What is required -> Please give again, exactly and in full, each line from the one holding "(631, 227) = (556, 358): blue" to the end of the listing.

Raw data ->
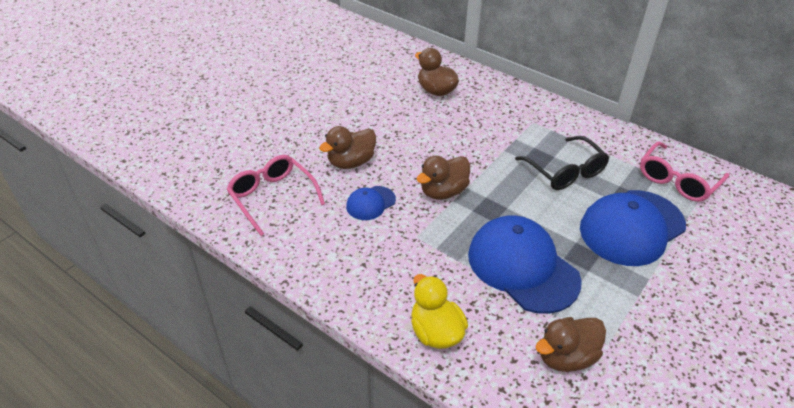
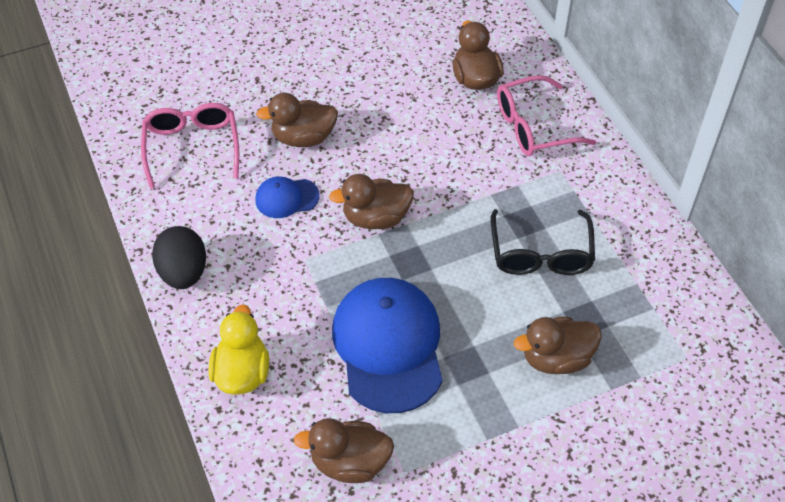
camera: 30 degrees right, 10 degrees up
(333, 283) = (183, 272): none -> black egg
(631, 227) = (556, 358): blue cap -> brown duck
(677, 181) = (673, 326): pink glasses -> pink glasses (533, 127)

Result for this task ->
(631, 227) = (556, 358): blue cap -> brown duck
(677, 181) = (673, 326): pink glasses -> pink glasses (533, 127)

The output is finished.